● What to produce
Pull out each line of the listing below that contains the string "kern". Case counts.

━━━━━━━━━━━━━━━━

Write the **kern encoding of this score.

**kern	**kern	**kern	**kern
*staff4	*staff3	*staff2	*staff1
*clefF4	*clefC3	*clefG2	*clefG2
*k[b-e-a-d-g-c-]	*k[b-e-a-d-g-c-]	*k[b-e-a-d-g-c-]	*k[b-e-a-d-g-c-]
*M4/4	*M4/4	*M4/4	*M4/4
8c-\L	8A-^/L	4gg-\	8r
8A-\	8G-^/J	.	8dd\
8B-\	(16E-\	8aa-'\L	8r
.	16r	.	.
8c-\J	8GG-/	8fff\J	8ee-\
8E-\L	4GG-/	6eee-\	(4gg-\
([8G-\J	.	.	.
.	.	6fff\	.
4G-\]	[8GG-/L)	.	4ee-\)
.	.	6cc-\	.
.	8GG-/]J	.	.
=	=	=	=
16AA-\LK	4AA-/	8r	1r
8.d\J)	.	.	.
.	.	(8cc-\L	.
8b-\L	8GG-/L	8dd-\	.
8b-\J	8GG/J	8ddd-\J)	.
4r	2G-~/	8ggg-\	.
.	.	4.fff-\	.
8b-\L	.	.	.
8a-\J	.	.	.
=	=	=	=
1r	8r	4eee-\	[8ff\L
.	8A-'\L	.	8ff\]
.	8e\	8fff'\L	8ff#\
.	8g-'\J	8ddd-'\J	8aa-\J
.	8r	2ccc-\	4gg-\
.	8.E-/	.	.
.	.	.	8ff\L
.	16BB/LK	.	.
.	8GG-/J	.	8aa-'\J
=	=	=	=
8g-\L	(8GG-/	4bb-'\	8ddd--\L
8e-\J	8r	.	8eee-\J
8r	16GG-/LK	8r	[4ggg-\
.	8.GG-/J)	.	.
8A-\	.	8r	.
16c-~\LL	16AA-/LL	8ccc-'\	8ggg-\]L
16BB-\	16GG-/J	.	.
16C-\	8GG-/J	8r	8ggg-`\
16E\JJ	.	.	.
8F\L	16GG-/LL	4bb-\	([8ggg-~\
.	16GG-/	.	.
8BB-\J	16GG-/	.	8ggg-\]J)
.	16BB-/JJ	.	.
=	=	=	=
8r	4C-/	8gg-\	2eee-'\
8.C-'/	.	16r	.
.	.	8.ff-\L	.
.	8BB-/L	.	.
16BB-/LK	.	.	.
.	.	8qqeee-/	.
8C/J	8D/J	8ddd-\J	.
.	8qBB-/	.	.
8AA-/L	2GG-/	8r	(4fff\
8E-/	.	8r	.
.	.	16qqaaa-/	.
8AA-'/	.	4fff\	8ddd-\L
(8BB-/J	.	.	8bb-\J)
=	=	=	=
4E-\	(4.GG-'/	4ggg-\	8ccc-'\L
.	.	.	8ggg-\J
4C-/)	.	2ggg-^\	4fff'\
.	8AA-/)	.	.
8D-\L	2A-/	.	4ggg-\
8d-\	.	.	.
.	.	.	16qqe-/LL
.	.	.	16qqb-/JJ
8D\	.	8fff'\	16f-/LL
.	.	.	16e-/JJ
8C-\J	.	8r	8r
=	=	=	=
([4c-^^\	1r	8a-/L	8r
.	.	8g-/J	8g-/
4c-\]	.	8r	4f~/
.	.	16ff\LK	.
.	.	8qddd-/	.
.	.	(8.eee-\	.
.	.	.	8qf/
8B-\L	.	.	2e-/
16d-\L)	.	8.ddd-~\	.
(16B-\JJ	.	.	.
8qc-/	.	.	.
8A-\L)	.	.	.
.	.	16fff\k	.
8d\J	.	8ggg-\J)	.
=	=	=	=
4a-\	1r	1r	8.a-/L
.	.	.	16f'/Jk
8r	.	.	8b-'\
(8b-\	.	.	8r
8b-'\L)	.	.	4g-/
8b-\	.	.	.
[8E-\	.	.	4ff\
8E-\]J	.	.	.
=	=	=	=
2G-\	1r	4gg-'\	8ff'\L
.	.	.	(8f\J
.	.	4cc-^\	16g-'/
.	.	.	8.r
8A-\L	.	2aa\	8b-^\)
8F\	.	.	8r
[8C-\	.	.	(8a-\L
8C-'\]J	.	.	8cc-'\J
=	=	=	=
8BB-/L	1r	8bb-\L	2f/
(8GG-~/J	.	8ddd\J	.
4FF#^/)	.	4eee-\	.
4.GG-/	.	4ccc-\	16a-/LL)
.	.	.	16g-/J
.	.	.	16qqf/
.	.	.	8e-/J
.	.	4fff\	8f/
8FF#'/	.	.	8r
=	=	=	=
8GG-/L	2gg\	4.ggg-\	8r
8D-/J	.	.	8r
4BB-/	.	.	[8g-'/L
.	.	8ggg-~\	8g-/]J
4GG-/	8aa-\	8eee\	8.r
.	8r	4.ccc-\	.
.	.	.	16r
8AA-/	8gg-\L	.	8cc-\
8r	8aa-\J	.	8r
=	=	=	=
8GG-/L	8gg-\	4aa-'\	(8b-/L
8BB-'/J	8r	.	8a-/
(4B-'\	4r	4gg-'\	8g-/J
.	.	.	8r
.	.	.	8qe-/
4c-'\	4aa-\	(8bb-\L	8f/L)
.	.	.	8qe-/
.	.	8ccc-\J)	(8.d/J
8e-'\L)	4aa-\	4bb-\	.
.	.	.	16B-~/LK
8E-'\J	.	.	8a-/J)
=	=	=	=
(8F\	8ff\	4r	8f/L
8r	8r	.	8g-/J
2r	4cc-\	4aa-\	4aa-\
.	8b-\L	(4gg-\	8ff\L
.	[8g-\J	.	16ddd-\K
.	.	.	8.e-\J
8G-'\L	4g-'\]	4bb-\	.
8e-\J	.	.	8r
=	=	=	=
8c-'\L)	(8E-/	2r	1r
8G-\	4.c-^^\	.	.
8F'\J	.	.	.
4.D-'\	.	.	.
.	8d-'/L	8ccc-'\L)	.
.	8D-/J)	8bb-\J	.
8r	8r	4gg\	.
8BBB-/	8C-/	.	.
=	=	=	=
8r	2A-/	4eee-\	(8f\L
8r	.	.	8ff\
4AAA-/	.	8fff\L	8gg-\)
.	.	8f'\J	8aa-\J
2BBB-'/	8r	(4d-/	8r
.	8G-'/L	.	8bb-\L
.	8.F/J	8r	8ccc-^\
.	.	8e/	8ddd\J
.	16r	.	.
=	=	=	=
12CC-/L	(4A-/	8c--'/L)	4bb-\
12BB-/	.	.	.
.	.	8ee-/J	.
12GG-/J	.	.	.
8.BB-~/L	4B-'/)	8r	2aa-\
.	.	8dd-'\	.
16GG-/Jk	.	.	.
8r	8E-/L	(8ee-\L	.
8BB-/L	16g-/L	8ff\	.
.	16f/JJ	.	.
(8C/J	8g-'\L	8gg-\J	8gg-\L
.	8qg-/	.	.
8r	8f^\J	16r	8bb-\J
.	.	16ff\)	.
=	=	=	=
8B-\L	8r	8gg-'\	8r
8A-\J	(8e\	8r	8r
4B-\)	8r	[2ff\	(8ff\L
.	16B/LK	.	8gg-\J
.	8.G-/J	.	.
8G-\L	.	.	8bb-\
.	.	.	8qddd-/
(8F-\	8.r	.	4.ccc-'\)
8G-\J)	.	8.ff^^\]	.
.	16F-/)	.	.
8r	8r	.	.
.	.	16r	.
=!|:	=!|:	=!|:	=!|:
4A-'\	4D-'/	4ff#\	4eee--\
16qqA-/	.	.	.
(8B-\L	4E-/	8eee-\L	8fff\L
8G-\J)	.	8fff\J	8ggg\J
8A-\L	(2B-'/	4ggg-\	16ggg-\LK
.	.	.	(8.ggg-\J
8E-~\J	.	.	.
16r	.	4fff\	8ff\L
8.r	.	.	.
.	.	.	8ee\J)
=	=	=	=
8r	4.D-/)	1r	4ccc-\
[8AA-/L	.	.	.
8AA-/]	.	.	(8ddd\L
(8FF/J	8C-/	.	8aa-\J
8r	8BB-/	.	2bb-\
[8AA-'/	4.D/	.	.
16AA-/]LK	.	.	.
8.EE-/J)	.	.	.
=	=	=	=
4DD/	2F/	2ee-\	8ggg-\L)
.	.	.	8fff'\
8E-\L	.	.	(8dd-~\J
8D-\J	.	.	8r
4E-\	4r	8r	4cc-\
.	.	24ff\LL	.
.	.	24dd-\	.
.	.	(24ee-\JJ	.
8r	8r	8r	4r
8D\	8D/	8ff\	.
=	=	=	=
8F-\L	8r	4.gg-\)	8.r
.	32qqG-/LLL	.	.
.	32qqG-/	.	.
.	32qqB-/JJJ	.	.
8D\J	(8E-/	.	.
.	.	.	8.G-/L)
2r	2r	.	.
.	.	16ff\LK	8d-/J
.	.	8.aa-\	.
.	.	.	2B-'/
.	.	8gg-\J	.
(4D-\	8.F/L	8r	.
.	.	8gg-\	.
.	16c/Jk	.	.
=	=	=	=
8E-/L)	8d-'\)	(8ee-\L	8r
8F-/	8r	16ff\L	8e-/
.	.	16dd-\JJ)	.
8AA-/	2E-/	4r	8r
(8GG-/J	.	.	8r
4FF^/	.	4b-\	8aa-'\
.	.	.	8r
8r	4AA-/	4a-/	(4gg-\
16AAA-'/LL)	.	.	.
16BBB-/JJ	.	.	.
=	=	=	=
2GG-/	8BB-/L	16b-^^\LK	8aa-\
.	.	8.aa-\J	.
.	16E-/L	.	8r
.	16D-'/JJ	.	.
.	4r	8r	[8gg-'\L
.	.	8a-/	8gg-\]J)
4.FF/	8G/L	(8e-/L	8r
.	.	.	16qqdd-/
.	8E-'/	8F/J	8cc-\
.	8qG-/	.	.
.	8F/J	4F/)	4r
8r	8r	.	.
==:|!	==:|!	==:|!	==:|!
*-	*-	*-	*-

━━━━━━━━━━━━━━━━

● Response
Write the **kern encoding of this score.
**kern	**kern	**kern	**kern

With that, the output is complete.